Task description:
What is needed is an exact repetition of the lines below, from the first one through the one holding "purple cone A1 level 1 -> none", with no pictures and nothing else.

Object change descriptions:
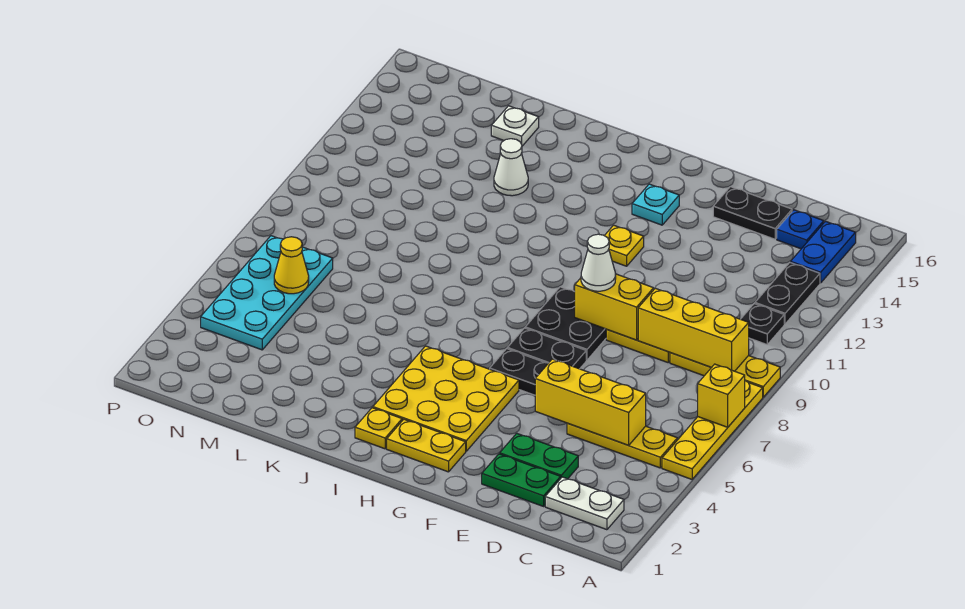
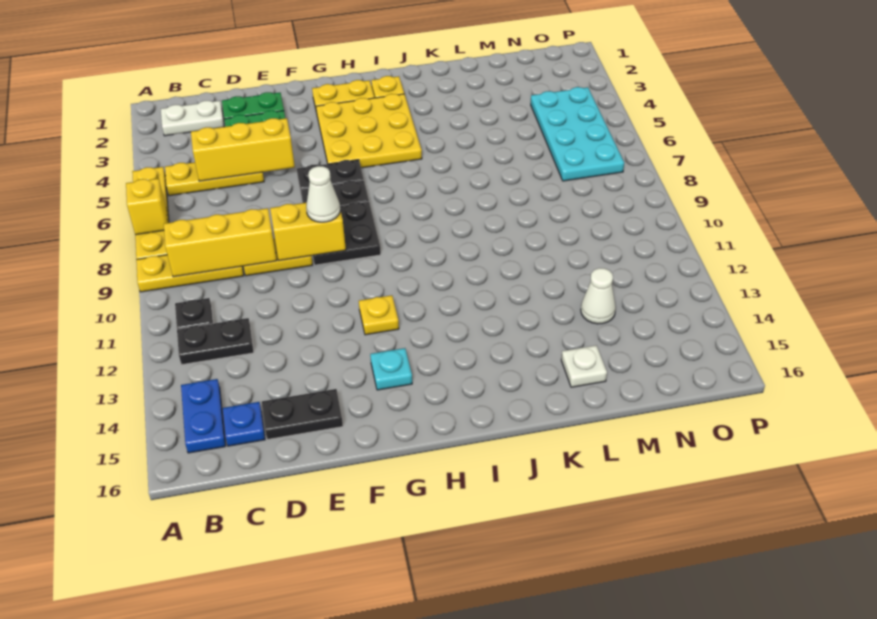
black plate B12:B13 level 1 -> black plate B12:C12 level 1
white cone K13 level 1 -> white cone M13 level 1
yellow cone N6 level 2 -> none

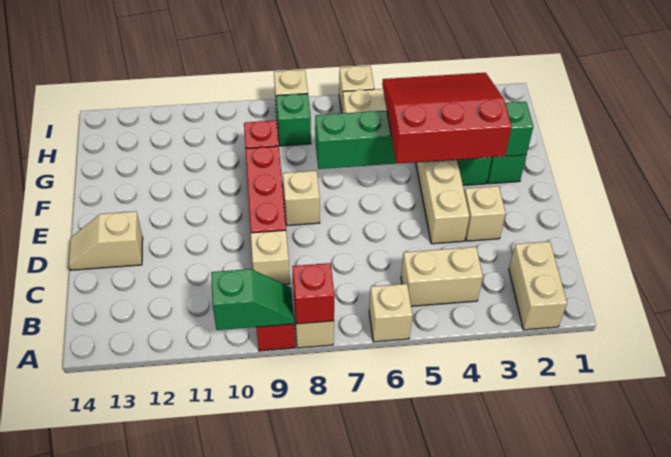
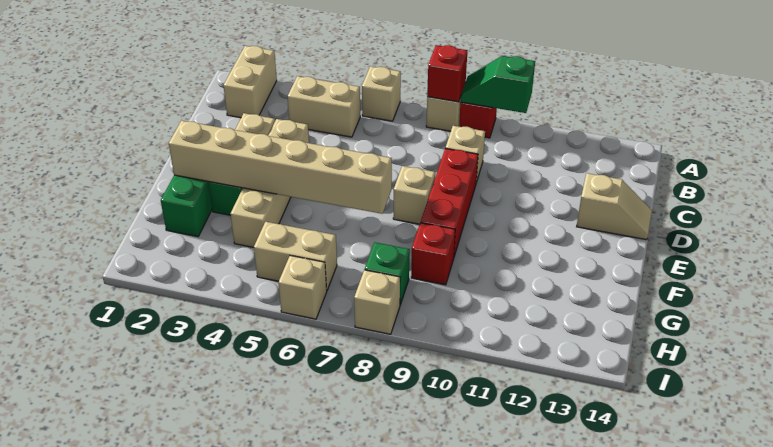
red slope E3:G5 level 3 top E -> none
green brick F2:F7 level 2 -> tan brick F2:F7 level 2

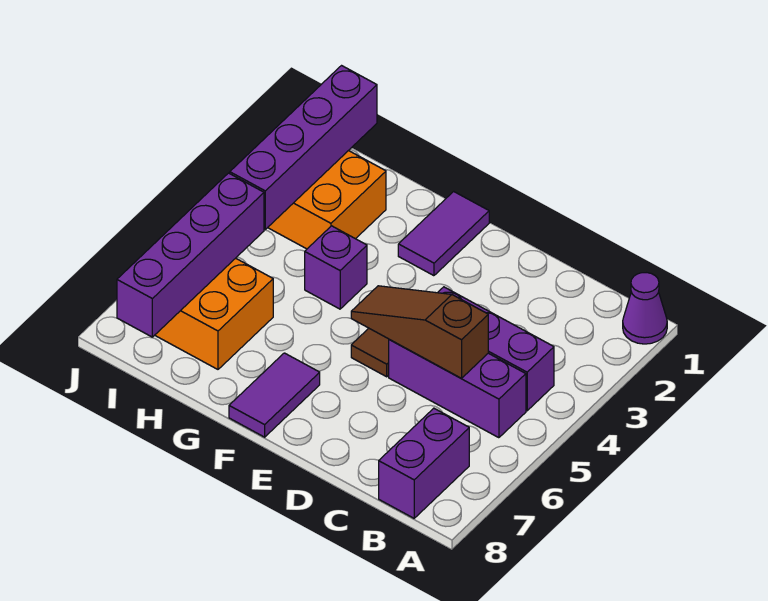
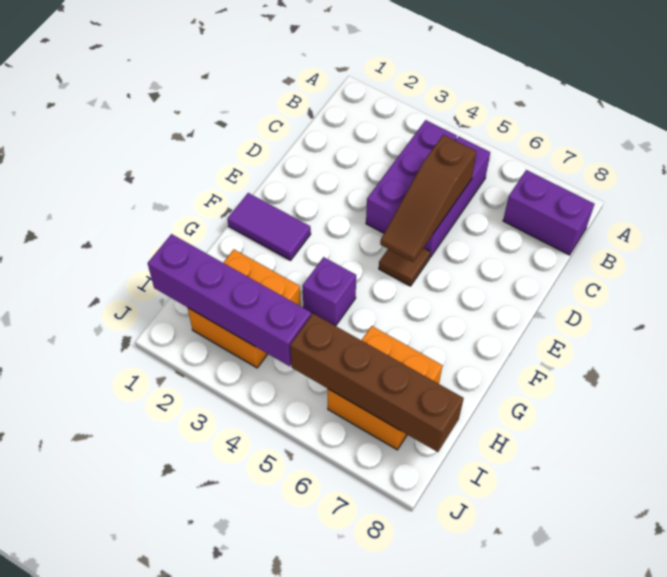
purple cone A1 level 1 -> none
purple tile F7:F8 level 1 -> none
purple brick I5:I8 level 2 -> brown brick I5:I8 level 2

Task solution:
black plate B12:B13 level 1 -> black plate B12:C12 level 1
white cone K13 level 1 -> white cone M13 level 1
yellow cone N6 level 2 -> none

red slope E3:G5 level 3 top E -> none
green brick F2:F7 level 2 -> tan brick F2:F7 level 2

purple cone A1 level 1 -> none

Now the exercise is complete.